• _Goal of the exercise_
Report every line in the material below that contains the word "square", copying each such line in full.
## Begin Materials provided
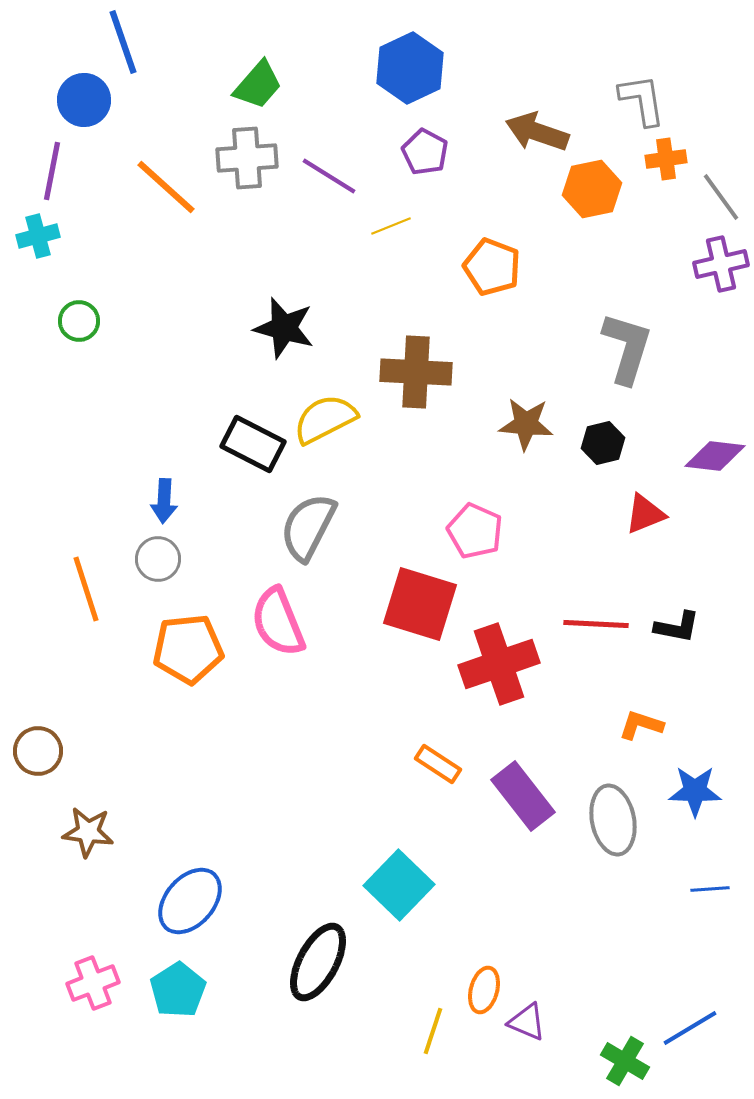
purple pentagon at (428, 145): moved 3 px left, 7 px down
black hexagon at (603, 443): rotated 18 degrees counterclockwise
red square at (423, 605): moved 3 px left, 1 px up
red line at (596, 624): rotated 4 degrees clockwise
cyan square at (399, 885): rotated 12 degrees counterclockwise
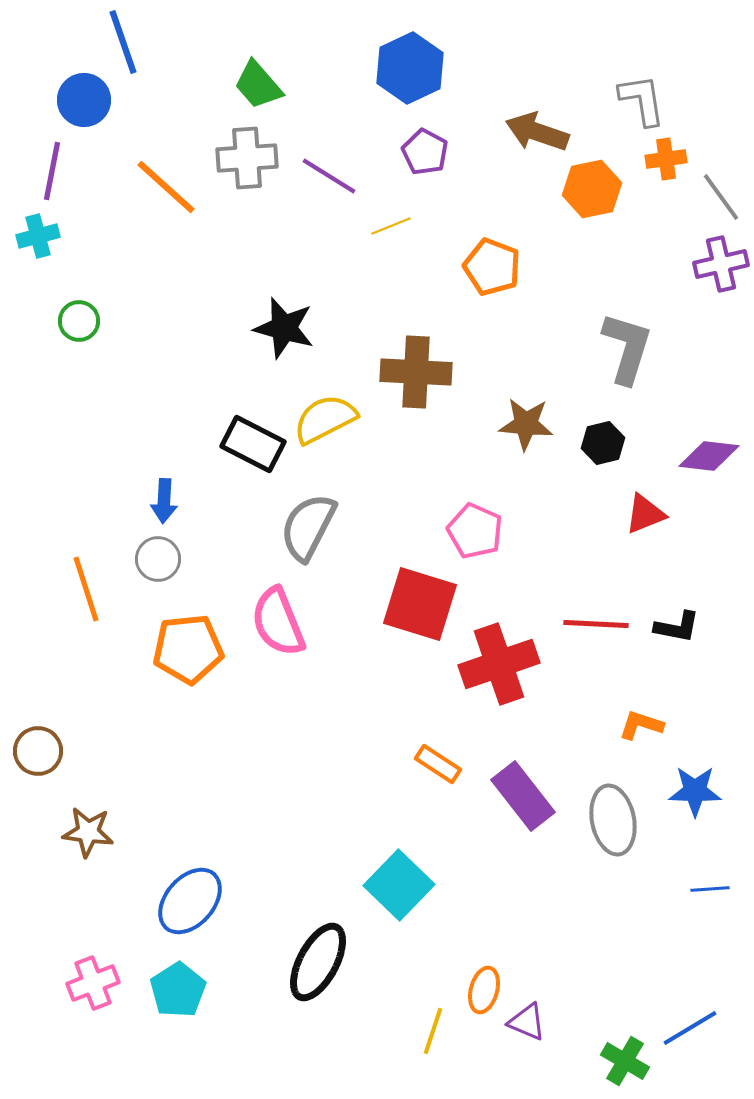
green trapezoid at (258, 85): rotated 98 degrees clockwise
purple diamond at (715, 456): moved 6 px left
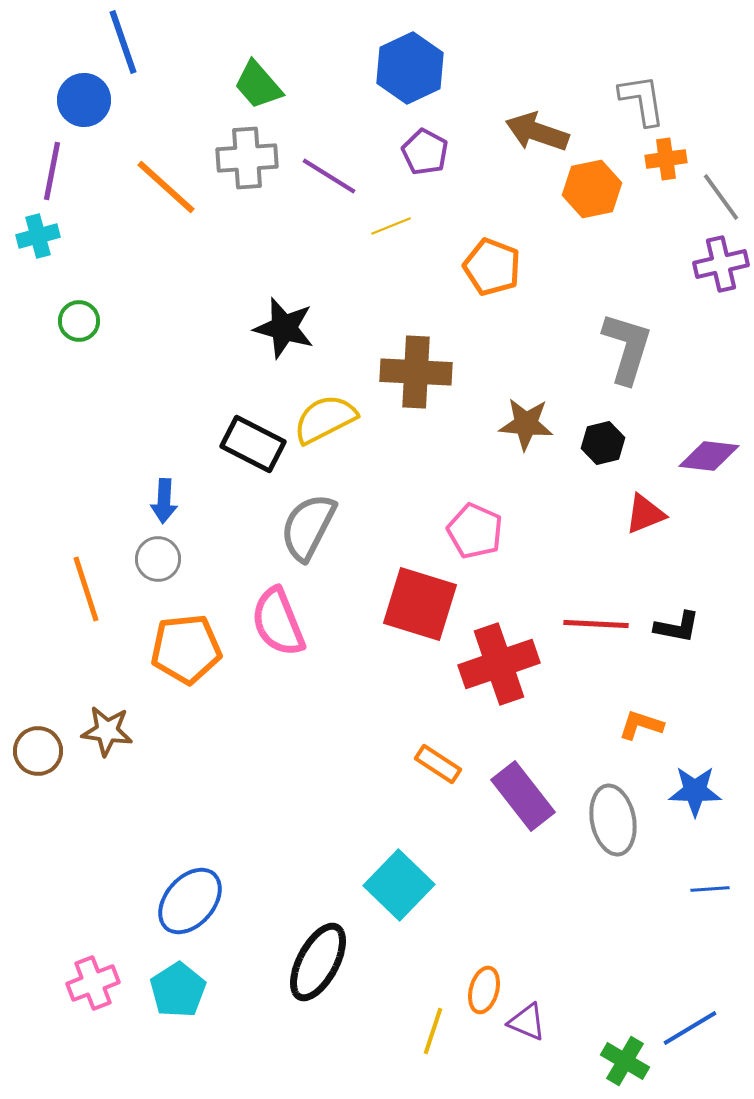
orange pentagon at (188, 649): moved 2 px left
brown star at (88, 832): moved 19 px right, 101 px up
## End Materials provided
## Begin Materials provided
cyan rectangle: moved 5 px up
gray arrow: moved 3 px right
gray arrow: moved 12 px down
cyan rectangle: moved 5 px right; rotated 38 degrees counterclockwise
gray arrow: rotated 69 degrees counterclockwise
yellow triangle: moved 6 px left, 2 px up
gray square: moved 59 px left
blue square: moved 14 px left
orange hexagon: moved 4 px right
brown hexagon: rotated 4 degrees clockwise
## End Materials provided
• _Exercise solution_
red square at (423, 605): moved 3 px left, 1 px up
cyan square at (399, 885): rotated 12 degrees counterclockwise
gray square: moved 59 px left
blue square: moved 14 px left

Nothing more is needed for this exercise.